- [Task to complete] In the records below, find each line containing the word "turquoise" and copy it.

- [Recorded data]
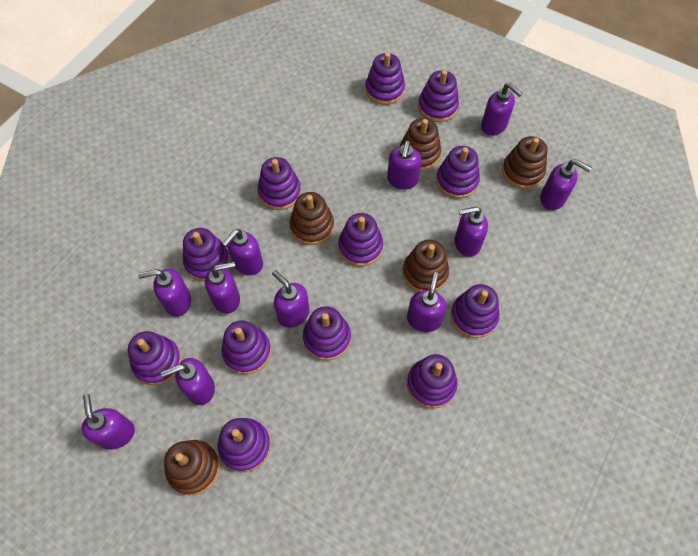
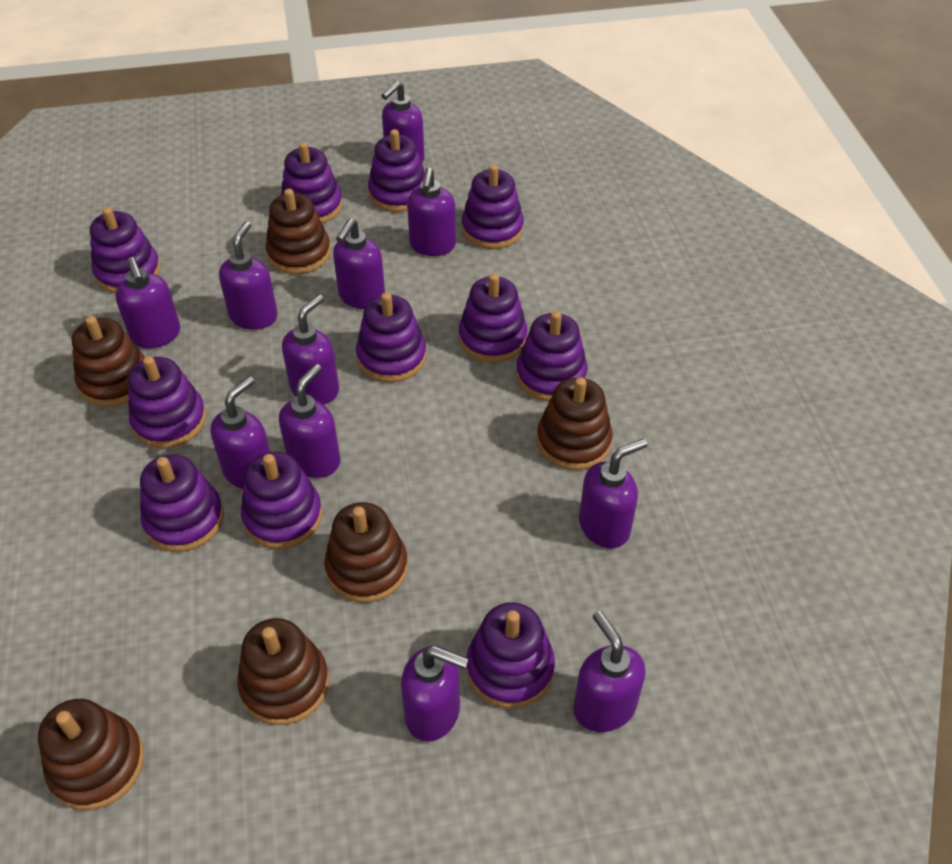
brown stacking toy: 5 -> 6
purple stacking toy: 12 -> 11

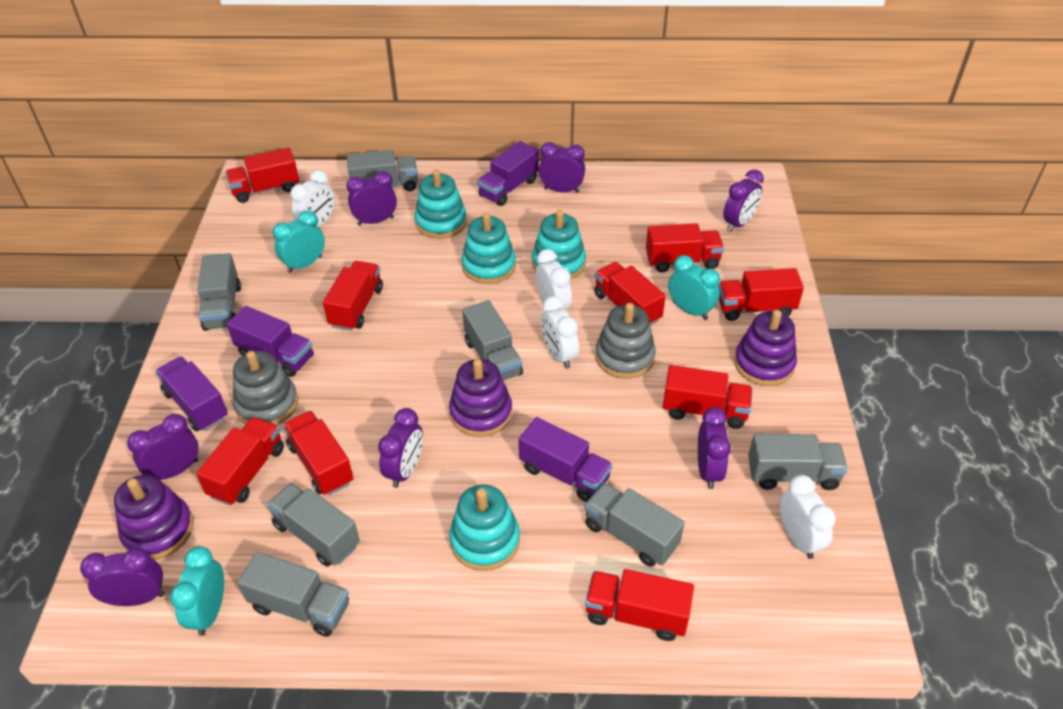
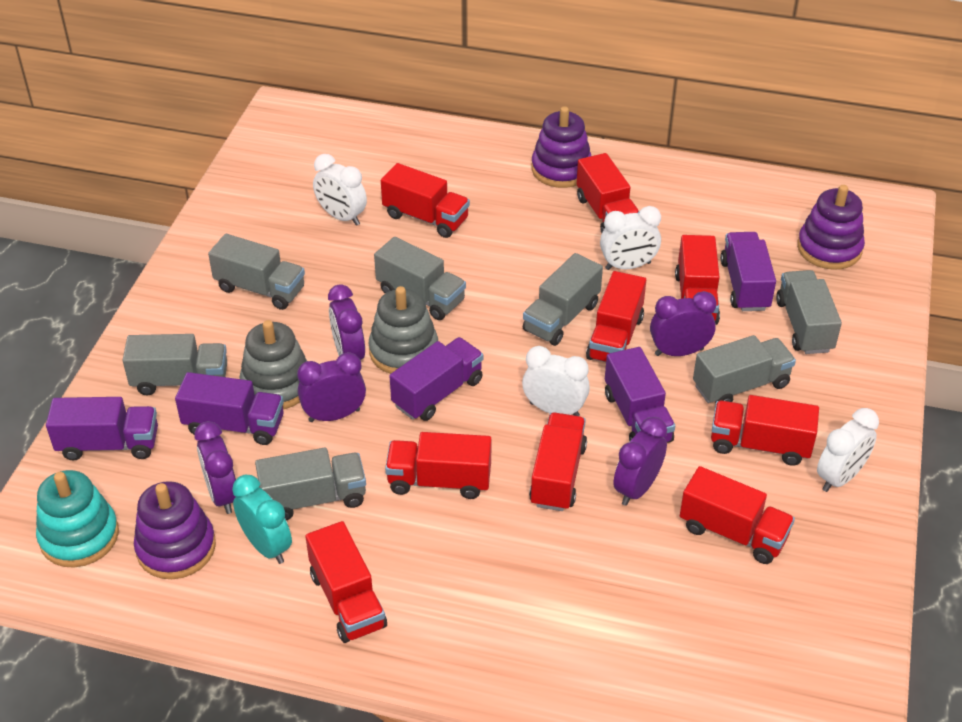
purple clock: 7 -> 5
purple truck: 4 -> 5
turquoise clock: 3 -> 1
turquoise stacking toy: 4 -> 1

- [Task result]
turquoise clock: 3 -> 1
turquoise stacking toy: 4 -> 1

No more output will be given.